─── Data excerpts
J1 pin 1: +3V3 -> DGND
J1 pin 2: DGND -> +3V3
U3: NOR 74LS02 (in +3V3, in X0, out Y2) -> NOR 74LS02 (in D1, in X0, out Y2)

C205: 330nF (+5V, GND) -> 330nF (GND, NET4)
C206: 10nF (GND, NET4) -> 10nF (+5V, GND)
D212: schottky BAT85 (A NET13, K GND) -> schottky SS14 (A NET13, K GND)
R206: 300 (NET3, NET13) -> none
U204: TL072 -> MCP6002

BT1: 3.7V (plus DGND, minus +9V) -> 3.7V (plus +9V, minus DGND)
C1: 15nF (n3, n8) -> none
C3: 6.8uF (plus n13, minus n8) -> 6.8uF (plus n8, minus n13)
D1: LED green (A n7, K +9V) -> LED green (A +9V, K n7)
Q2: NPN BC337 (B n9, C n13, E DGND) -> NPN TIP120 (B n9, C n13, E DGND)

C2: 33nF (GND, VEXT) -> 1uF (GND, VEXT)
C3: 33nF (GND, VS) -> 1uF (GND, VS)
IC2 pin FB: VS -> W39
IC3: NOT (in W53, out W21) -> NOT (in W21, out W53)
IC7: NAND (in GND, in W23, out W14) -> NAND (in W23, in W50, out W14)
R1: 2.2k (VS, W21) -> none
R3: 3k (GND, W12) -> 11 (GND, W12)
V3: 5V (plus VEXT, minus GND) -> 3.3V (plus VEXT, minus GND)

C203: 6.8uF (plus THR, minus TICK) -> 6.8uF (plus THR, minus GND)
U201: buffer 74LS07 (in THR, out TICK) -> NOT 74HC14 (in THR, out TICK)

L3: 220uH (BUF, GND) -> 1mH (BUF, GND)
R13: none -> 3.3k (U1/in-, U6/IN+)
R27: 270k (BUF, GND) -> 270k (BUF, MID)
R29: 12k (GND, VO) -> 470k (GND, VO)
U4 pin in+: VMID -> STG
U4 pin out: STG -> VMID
──────
Instructions for the task: Beginning with the line that contains "C203: 6.8uF (plus", return every line to the end of the listing, unchanged, and nothing else.

Response area:
C203: 6.8uF (plus THR, minus TICK) -> 6.8uF (plus THR, minus GND)
U201: buffer 74LS07 (in THR, out TICK) -> NOT 74HC14 (in THR, out TICK)

L3: 220uH (BUF, GND) -> 1mH (BUF, GND)
R13: none -> 3.3k (U1/in-, U6/IN+)
R27: 270k (BUF, GND) -> 270k (BUF, MID)
R29: 12k (GND, VO) -> 470k (GND, VO)
U4 pin in+: VMID -> STG
U4 pin out: STG -> VMID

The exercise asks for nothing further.